**** INPUT RECORDS

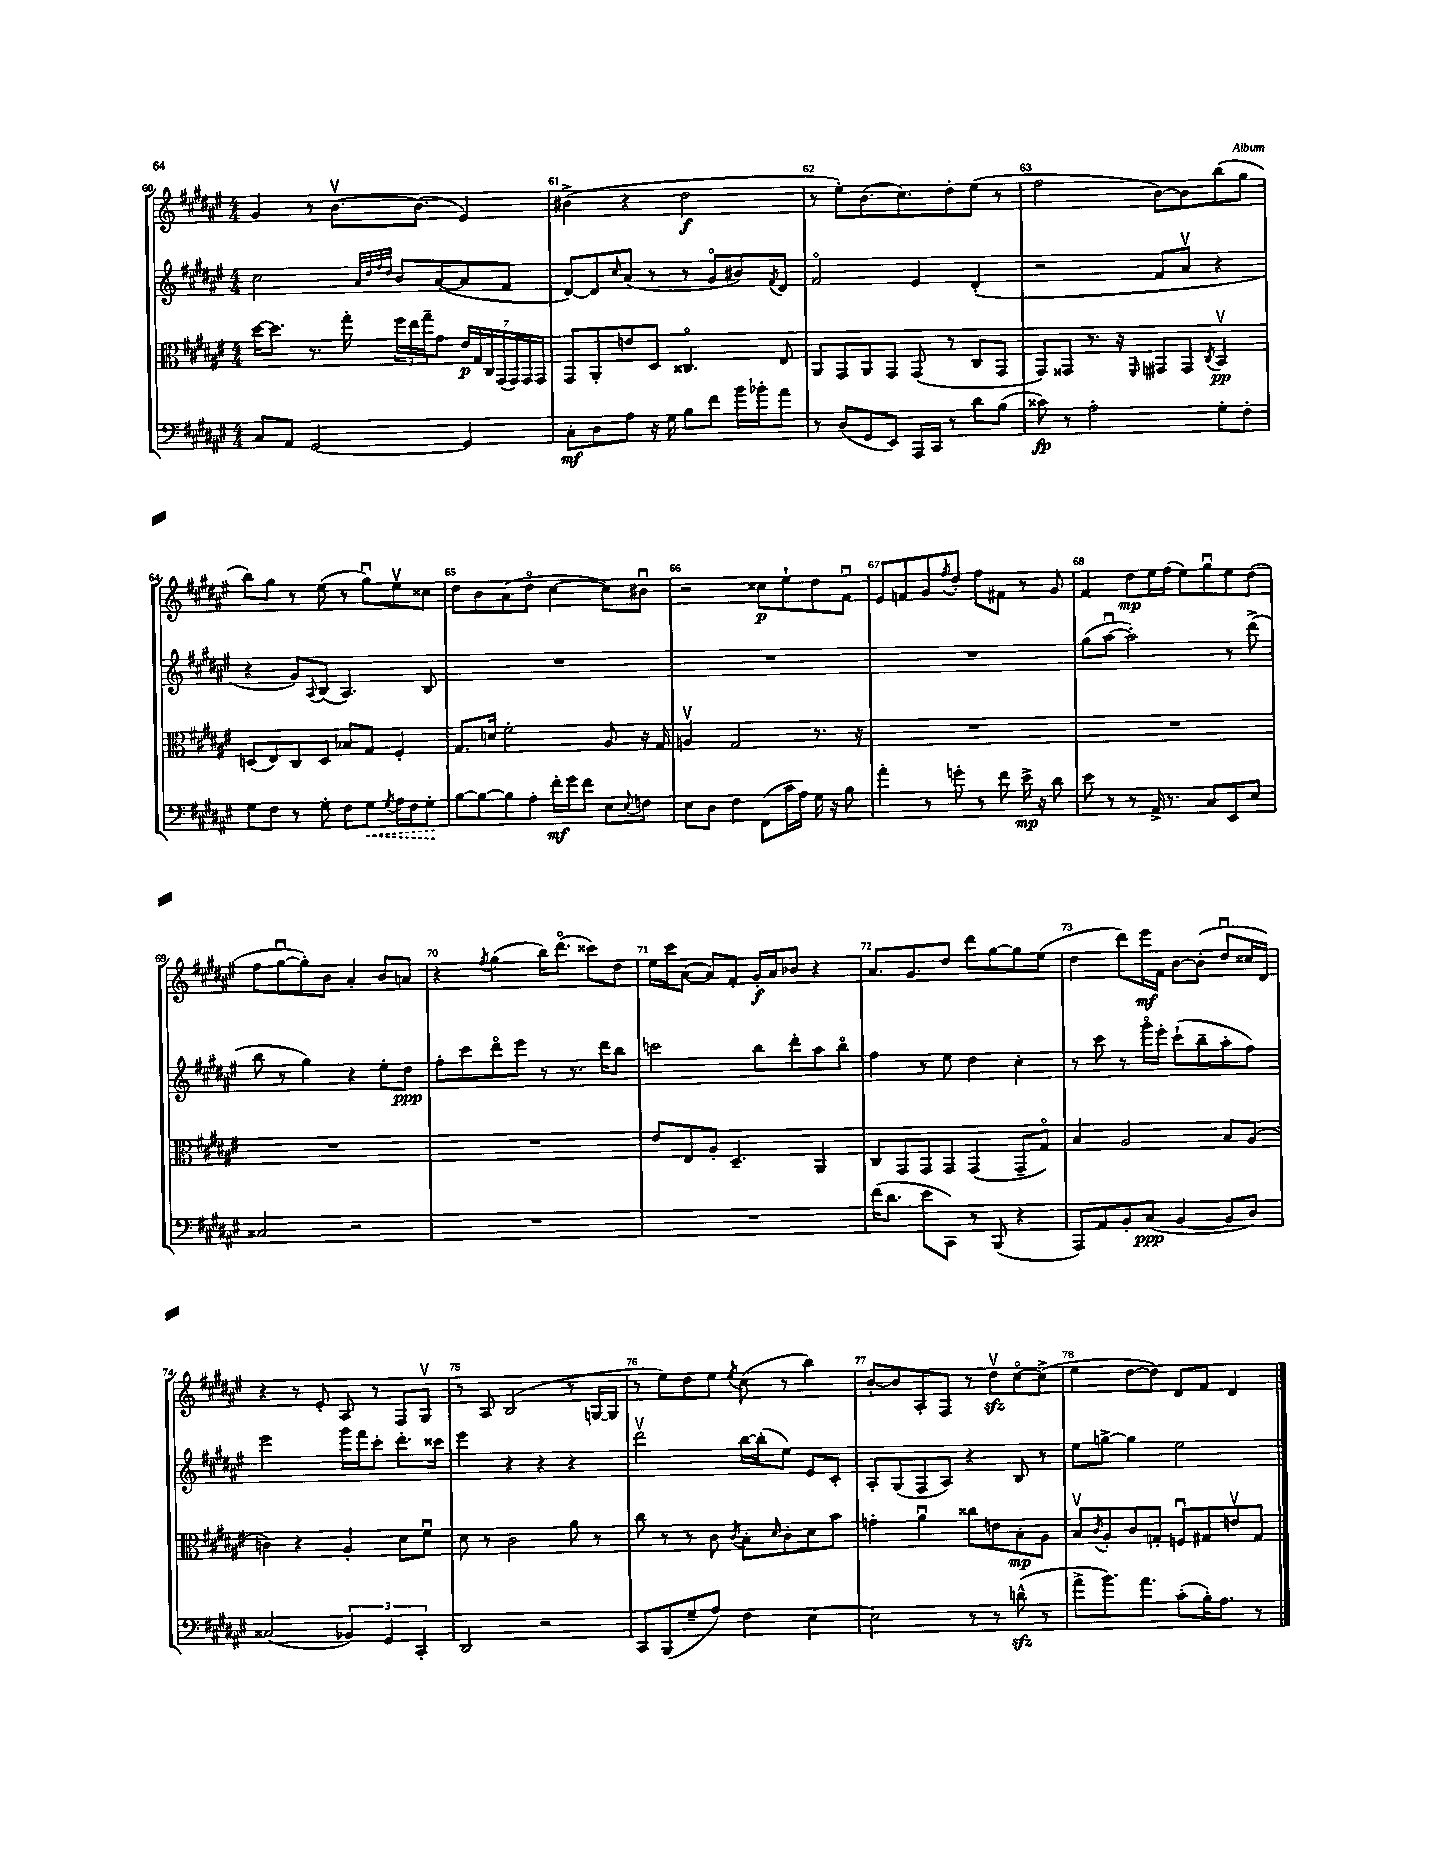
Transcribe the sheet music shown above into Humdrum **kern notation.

**kern	**kern	**kern	**kern
*staff4	*staff3	*staff2	*staff1
*clefF4	*clefC3	*clefG2	*clefG2
*k[f#c#g#d#a#e#]	*k[f#c#g#d#a#e#]	*k[f#c#g#d#a#e#]	*k[f#c#g#d#a#e#]
*M4/4	*M4/4	*M4/4	*M4/4
8C#/L	[16dd#\LK	2cc#\	4g#/
.	8.dd#\]J	.	.
8AA#/J	.	.	.
[2GG#/	8.r	.	8r
.	.	.	[8.bv\L
.	16gg#'\	.	.
.	.	32qqa#/LLL	.
.	.	32qqdd#/	.
.	.	32qqff#/	.
.	.	32qqdd#/JJJ	.
.	24ff#\LL	8b/L	.
.	24ee#\	.	.
.	.	.	(8.b\]J
.	24gg#~\J	.	.
.	8g#\J	([8a#/	.
4GG#/]	28e#/LL	8a#/]	4e#/)
.	28G#/	.	.
.	28C#/	.	.
.	(28GG#/	.	.
.	.	8f#/J	.
.	28GG#/)	.	.
.	28GG#/	.	.
.	28GG#/JJ	.	.
=	=	=	=
8C#'\L	8GG#/L	[8d#/L)	(4b#^\
8D#\	8AA#'/	8d#/]	.
.	.	16qqcc#/	.
8A#\J	8e/	(8a#/J	4r
16r	8D#/J	8r	.
16G#\	.	.	.
8B\L	4.C##o/	8r	2dd#\
8f#\J	.	8g#o/L	.
16b\LL	.	8b#/)	.
16b-'\J	.	.	.
.	.	8qf#/	.
8a#\J	8E#/	8d#/J	.
=	=	=	=
8r	8AA#/L	2f#o/	8r
(8D#/L	8GG#/	.	8ee#'\L)
8GG#/	8AA#/	.	(8.b\
8EE#/J)	8GG#/J	.	.
.	.	.	8.cc#\)
16AAA#/LL	(8GG#/	4e#/	.
16CC#/JJ	.	.	.
8r	8r	.	8dd#'\
8d#\L	8C#/L	(4d#'/	(8ee#\J
(8B\J	8GG#/J	.	8r
=	=	=	=
8c##\)	8GG#/L)	2r	2ff#\
8r	8GG##/J	.	.
2A#'\	8.r	.	.
.	16r	.	.
.	16qqFF#/	.	.
.	8GG#/L	8f#/L	[8b\L)
.	8GG#/J	8a#v/J	8b\]
.	8qC#/	.	.
8G#'\L	4BBv/	4r	(8bb\
8F#'\J	.	.	8gg#\J
=	=	=	=
8G#\L	(8D/L	4r	8bb\L)
8F#\J	8E#/)	.	8gg#\J
8r	8C#/	8g#/L)	8r
.	.	8qqA#/	.
8G#'\	8D/J	(8B/J	(8ee#\
8F#\L	8B-/L	4.A#/)	8r
8G#\J	8G#/J	.	8gg#u\L)
8qG#/	.	.	.
16A#\LL	4F#'/	.	8ee#v\
16F#\J	.	.	.
8G#'\J	.	8B/	8cc##\J
=	=	=	=
[8B\L	8.G#/L	1r	8dd#\L
8B\_	.	.	8b\
.	16d/Jk	.	.
8B\]	2f#'\	.	(8a#\
8A#'\J	.	.	8dd#o\J
16f#'\LL	.	.	[4cc#\
16g#\J	.	.	.
8f#\J	.	.	.
8E#\L	8A#/	.	8cc#\]L)
8qqE#/	.	.	.
8F\J	16r	.	8b#u\J
.	16G#/	.	.
=	=	=	=
8E#\L	4Av/	1r	2r
8D#\J	.	.	.
4F#\	2G#/	.	.
(8FF#\L	.	.	8cc##\L
16c#\L	.	.	8ee#`\
16A#\JJ)	.	.	.
16G#\	8.r	.	8dd#\
16r	.	.	.
8B\	.	.	8f#u\J
.	16r	.	.
=	=	=	=
4a#'\	1r	1r	8e#/L
.	.	.	8f/
8r	.	.	8g#/
.	.	.	8qff#/
8g'\	.	.	8dd#'/J
8r	.	.	8ff#\L
8f#\	.	.	8f#\J
16e#^\	.	.	8r
16r	.	.	.
8d#\	.	.	8g#/
=	=	=	=
8e#\	1r	(8gg#\L	4f#/
8r	.	[8aa#u\J	.
8r	.	2aa#'\])	8dd#\L
16AA#^/	.	.	16ee#\L
8.r	.	.	(16ff#\JJ
.	.	.	8ee#\L)
8C#/L	.	.	8gg#u\
8EE#/	.	8r	8ee#\
8E#/J	.	(8ddd#^\	(8dd#\J
=	=	=	=
2C##/	1r	8bb\	8ff#\L
.	.	8r	[8gg#u\
.	.	4gg#\)	8gg#'\])
.	.	.	8b\J
2r	.	4r	4a#'/
.	.	8ee#'\L	8b/L
.	.	8dd#\J	8a/J
=	=	=	=
1r	1r	8ff#'\L	4r
.	.	8ccc#\	.
.	.	.	8qff#/
.	.	8ddd#o\	(4gg#\
.	.	8eee#\J	.
.	.	8r	16bb\LK)
.	.	.	(8.ddd#o\J
.	.	8.r	.
.	.	.	8ccc##\L)
.	.	16ddd#\LK	.
.	.	8bb\J	8dd#\J
=	=	=	=
1r	8e#/L	2ccc\	16ee#\LL
.	.	.	16ccc#\J
.	8E#/	.	([8a#\J
.	8A#'/J	.	8a#/]L)
.	4.D#~/	.	8f#'/J
.	.	8bb\L	16g#'/LL
.	.	.	16a#/J
.	.	8ddd#'\	8b-/J
.	4AA#/	8aa#\	4r
.	.	8bbo\J	.
=	=	=	=
(16f#\LK	8C#/L	4ff#\	8.a#/L
8.d#\J	.	.	.
.	8GG#/	.	.
.	.	.	8.g#/
8e#\L	8GG#/	8r	.
8CC#\J)	8GG#/J	8ee#\	8dd#/J
8r	(4GG#/	4dd#\	8ddd#\L
(8BBB/	.	.	[8gg#\
4r	8GG#~/L	4cc#'\	8gg#\]
.	8G#o/J)	.	(8ee#\J
=	=	=	=
8AAA#/L)	4B/	8r	4dd#\
8AA#/	.	8ccc#\	.
8BB'/	2A#/	8r	8ddd#\L)
(8C#/J	.	16ggg#o\LL	16eee#\L
.	.	16eee#'\JJ	16f#\JJ
[4BB/	.	(8ccc#`\L	[8b\L
.	.	8bb~\	(8b'\]J
8BB/]L	8B/L	8aa#'\	8dd#u/L
8D#/J)	(8A#/J	8ff#\J)	16cc##/L
.	.	.	16d#/JJ)
=	=	=	=
(2C##/	4c\)	2eee#\	4r
.	4r	.	8r
.	.	.	8e#'/
6BB-/)	4A#'/	16ggg#\LL	8A#/
.	.	16fff#\J	.
.	.	8ccc#'\J	8r
6GG#/	.	.	.
.	8d#\L	8.ddd#'\L	8F#/L
6CC#'/	.	.	.
.	8f#u\J	.	8G#v/J
.	.	16ccc##\Jk	.
=	=	=	=
2DD#/	8d#\	4eee#\	8r
.	8r	.	8A#/
.	2c#\	4r	(2B/
2r	.	4r	.
.	8a#\	4r	8r
.	8r	.	[16G/LL
.	.	.	16G/]JJ
=	=	=	=
8CC#/L	8cc#\	2ddd#v\	8r
(8BBB/	8r	.	8ee#\L)
8G#~/	8r	.	8dd#\
8A#/J)	8c#\	.	8ee#\J
.	8qc#/	.	8qee#/
4F#\	8B'\L	[16bb\LL	(8cc#\
.	.	(16bb'\]J	.
.	16qqd#/	.	.
.	8c#'\	8ee#\J)	8r
[4E#\	8d#\	8e#/L	4bb\)
.	8b\J	8c#'/J	.
=	=	=	=
2E#\]	4g'\	8A#'/L	[8b'/L
.	.	(8G#/	8b/]
.	4a#u\	8F#/	8A#'/
.	.	8A#/J)	8F#/J
8r	8cc##\L	4r	8r
8r	8e\	.	8dd#v\L
(8d^^\	8B'\	8B/	[8cc#o\
8r	8A#\J	8r	(8cc#^\]J
=	=	=	=
8a#^\L	8Bv/L	8ee#\L	4ee#\
.	8qc#/	.	.
8.b\)	8A#'/	[8gg^\J	.
.	8c#/	4gg\]	[8dd#\L
8.a#\J	.	.	.
.	8G'/J	.	8dd#\]J)
(8c#'\L	8Fu/L	2ee#\	8d#/L
16B'\K)	8G#/	.	8f#/J
8.A#\J	.	.	.
.	8ev/	.	4d#/
8r	8G#/J	.	.
==	==	==	==
*-	*-	*-	*-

********

Pick out every line in the items above that contains the string "kern", treating uppercase and lowercase as different.

Transcribe the sheet music shown above into Humdrum **kern notation.
**kern	**kern	**kern	**kern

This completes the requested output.